» **THE DATA**
::::::

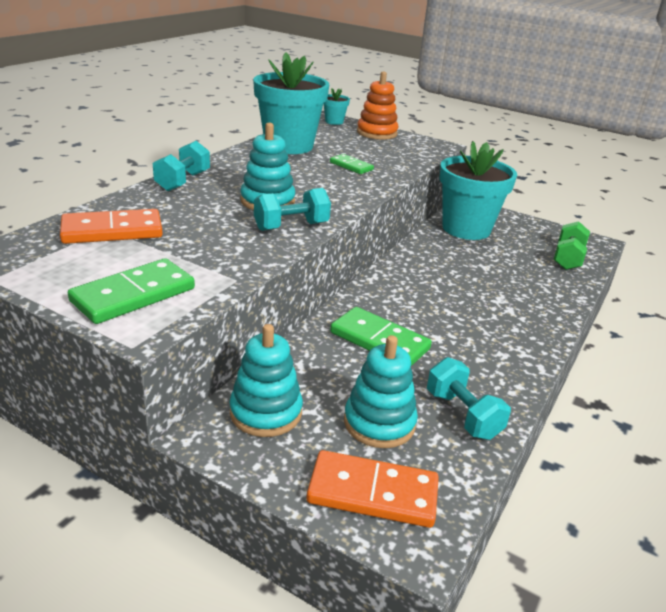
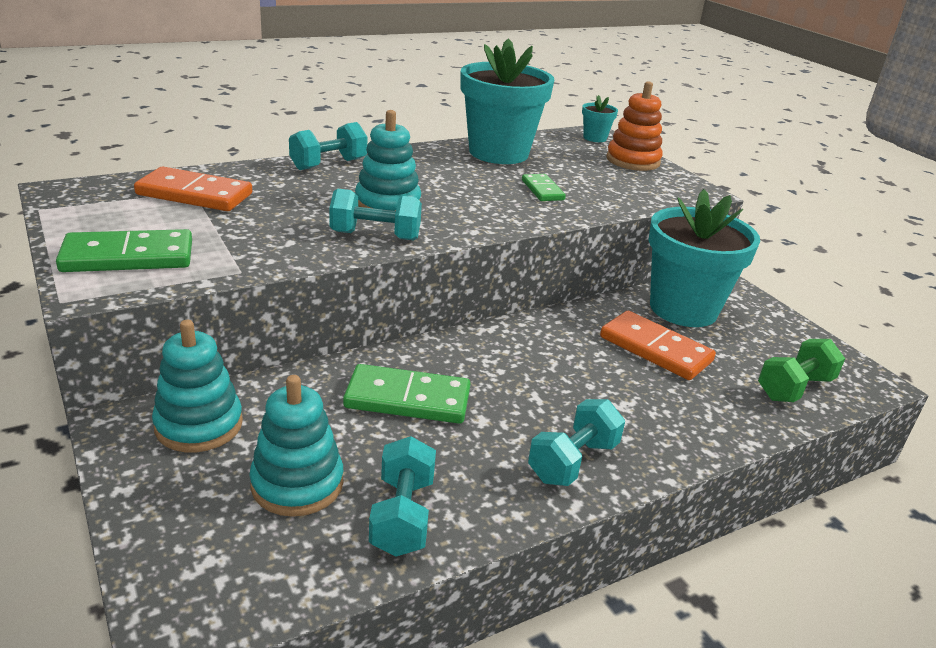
camera: 30 degrees right, 0 degrees up
(373, 492) = (201, 550): orange domino -> orange domino (655, 349)
(379, 341) = (407, 399): green domino -> green domino turned 60 degrees counterclockwise
(512, 343) = (573, 461): none -> turquoise dumbbell

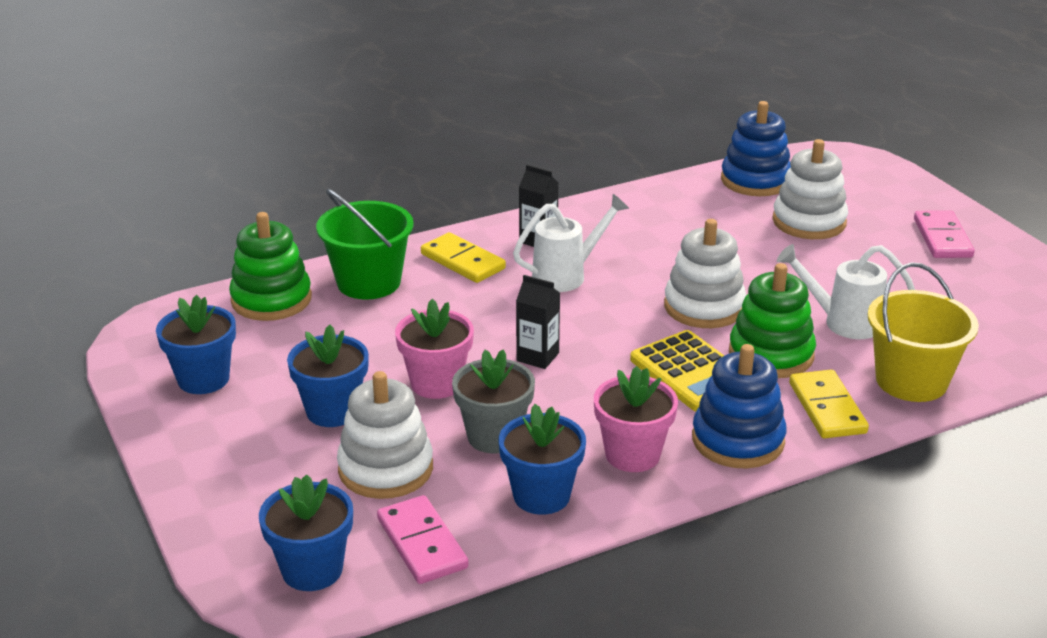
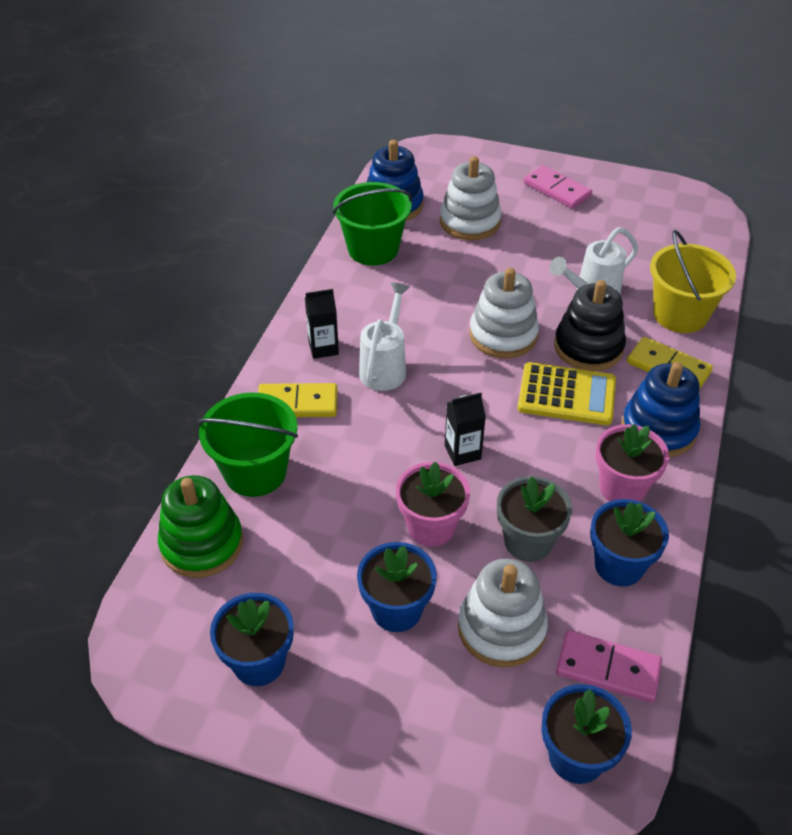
camera: 45 degrees left, 15 degrees up
(686, 200) = (373, 249): none -> green bucket
(771, 354) = (588, 347): green stacking toy -> black stacking toy

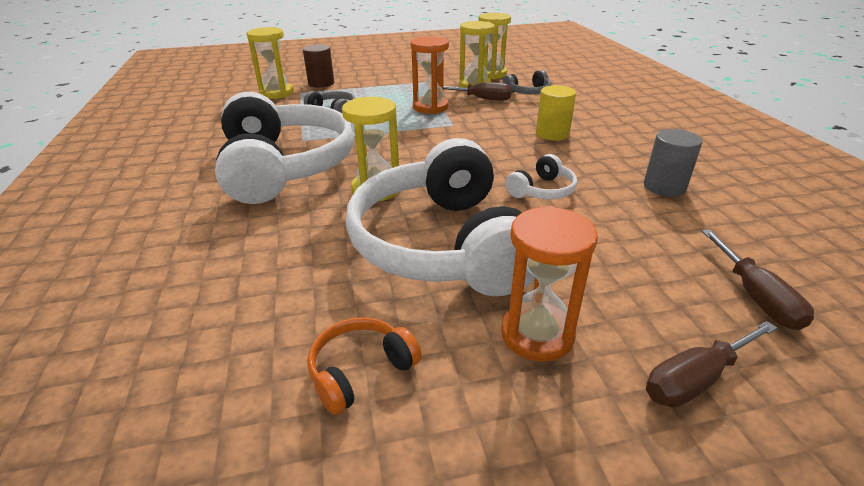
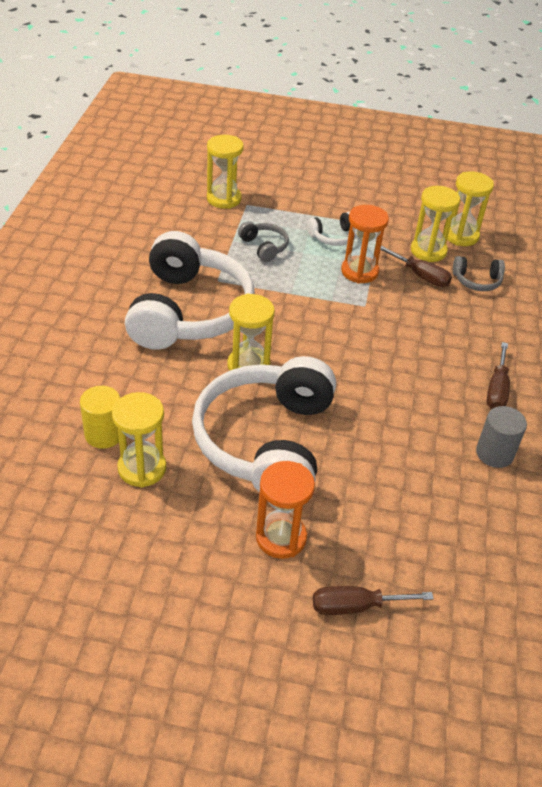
camera: 20 degrees right, 10 degrees up
(305, 321) = (142, 468): none -> yellow hourglass
(321, 83) = (273, 195): brown cylinder -> none
(360, 371) = (159, 516): orange headphones -> none
(542, 190) = (384, 418): white headphones -> white headphones (333, 237)
(552, 134) = (450, 352): yellow cylinder -> yellow cylinder (104, 434)
(755, 296) = (458, 574): brown screwdriver -> brown screwdriver (497, 389)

::::::

» **WORK REQUIRED**
What is wanted is a copy of every line in the listing that includes the word "domino".

» **TASK ANSWER**
(373, 492) = (201, 550): orange domino -> orange domino (655, 349)
(379, 341) = (407, 399): green domino -> green domino turned 60 degrees counterclockwise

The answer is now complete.